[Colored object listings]
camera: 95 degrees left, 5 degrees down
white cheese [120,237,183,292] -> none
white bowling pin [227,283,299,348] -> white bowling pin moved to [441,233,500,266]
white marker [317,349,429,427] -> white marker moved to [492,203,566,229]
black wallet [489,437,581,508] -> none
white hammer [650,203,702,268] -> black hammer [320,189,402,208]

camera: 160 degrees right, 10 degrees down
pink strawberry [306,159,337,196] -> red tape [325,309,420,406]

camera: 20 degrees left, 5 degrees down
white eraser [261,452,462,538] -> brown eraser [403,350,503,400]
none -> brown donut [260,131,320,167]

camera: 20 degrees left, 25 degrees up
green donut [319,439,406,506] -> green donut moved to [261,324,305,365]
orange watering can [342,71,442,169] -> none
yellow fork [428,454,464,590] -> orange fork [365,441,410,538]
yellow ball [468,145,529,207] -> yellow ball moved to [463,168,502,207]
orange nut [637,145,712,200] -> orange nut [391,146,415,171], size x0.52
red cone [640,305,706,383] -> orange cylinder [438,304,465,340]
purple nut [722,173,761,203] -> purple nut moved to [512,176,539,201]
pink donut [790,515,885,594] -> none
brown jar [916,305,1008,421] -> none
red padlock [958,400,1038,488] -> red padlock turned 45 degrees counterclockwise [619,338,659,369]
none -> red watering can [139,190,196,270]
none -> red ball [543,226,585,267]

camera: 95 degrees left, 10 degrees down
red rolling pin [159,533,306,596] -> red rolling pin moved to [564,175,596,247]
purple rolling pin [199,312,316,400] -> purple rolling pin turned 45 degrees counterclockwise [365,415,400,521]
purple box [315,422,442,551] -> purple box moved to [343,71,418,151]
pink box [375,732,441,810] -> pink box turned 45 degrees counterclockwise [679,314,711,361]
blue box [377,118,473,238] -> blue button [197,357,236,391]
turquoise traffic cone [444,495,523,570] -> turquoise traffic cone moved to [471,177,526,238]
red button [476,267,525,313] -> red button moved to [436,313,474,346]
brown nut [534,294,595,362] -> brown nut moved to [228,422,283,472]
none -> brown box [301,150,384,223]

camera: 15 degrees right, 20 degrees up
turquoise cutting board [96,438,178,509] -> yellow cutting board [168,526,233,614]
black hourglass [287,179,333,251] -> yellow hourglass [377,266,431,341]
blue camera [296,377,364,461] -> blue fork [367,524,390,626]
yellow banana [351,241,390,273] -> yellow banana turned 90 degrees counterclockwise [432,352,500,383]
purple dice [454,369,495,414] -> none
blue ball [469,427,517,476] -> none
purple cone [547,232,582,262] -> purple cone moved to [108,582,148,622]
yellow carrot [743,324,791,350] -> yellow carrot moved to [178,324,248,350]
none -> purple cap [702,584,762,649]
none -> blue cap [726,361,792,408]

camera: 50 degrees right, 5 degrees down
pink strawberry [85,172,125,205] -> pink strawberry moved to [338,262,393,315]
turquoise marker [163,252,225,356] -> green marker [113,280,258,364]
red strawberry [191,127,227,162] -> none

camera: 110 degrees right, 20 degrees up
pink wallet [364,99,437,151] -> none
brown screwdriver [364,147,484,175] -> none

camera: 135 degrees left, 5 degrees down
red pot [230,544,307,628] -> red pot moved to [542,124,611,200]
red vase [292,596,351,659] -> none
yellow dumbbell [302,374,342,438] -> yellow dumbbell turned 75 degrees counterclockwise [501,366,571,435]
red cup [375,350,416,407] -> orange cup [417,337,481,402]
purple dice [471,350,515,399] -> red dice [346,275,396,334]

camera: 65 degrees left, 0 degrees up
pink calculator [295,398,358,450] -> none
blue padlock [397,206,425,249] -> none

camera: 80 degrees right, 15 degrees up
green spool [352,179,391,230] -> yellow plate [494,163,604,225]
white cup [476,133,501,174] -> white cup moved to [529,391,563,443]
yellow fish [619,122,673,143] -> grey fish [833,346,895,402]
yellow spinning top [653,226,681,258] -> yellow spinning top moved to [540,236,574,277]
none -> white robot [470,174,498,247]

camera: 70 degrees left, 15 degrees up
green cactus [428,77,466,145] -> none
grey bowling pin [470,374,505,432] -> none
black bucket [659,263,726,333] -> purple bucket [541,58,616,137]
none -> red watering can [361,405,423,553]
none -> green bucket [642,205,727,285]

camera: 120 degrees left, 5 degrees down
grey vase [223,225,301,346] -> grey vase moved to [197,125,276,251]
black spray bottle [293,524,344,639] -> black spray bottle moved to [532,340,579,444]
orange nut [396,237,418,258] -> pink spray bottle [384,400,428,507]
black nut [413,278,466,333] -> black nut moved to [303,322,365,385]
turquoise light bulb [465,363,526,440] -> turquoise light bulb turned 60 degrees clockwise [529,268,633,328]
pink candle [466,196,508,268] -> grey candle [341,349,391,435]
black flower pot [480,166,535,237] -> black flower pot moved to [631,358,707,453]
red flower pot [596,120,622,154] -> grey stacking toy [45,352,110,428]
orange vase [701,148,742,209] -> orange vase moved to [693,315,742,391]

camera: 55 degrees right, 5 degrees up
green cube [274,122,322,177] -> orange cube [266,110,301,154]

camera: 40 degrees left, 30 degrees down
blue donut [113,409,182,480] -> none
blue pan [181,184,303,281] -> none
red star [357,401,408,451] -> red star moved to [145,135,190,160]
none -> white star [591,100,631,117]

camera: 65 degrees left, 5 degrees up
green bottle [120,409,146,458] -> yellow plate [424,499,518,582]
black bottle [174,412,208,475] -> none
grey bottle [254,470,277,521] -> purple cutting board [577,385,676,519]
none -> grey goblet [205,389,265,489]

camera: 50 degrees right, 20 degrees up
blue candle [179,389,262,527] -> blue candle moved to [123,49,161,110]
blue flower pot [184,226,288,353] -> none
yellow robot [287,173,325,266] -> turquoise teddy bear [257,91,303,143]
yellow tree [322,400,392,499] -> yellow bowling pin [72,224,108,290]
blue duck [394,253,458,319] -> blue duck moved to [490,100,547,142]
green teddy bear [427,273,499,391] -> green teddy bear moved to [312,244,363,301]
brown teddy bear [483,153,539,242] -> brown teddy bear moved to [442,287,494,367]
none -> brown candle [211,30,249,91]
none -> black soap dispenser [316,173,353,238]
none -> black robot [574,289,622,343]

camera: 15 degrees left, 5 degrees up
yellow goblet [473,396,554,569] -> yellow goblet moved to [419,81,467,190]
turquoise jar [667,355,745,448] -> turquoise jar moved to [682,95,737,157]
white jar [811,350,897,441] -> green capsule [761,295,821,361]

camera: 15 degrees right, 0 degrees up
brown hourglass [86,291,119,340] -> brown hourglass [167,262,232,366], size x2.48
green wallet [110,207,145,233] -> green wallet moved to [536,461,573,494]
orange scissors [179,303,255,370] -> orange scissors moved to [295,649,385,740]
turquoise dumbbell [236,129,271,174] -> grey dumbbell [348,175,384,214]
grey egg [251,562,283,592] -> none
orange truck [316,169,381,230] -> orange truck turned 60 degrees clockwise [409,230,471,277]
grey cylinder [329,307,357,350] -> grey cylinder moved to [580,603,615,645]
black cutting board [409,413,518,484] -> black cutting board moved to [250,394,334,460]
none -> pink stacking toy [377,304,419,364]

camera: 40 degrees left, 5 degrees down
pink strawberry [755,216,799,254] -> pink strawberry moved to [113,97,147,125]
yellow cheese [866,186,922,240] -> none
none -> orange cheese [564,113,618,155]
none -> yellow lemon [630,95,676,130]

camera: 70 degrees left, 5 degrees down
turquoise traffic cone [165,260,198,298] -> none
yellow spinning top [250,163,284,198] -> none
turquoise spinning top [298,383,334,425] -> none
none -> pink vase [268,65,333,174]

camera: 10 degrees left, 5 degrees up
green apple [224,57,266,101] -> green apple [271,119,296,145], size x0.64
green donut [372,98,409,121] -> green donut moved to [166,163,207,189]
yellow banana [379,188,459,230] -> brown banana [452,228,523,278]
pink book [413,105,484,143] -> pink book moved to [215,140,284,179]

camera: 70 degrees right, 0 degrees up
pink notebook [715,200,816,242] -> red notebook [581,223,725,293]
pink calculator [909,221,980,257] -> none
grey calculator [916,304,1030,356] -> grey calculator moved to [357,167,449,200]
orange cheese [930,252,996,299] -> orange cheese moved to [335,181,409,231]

→ Exercise directions
Look above for the line with "grey vase [223,225,301,346]" and the line with "camera: 55 degrees right, 5 degrees up"; transcribe both and all lines in between, exactly, and nothing else.

→ Answer for this exercise
grey vase [223,225,301,346] -> grey vase moved to [197,125,276,251]
black spray bottle [293,524,344,639] -> black spray bottle moved to [532,340,579,444]
orange nut [396,237,418,258] -> pink spray bottle [384,400,428,507]
black nut [413,278,466,333] -> black nut moved to [303,322,365,385]
turquoise light bulb [465,363,526,440] -> turquoise light bulb turned 60 degrees clockwise [529,268,633,328]
pink candle [466,196,508,268] -> grey candle [341,349,391,435]
black flower pot [480,166,535,237] -> black flower pot moved to [631,358,707,453]
red flower pot [596,120,622,154] -> grey stacking toy [45,352,110,428]
orange vase [701,148,742,209] -> orange vase moved to [693,315,742,391]

camera: 55 degrees right, 5 degrees up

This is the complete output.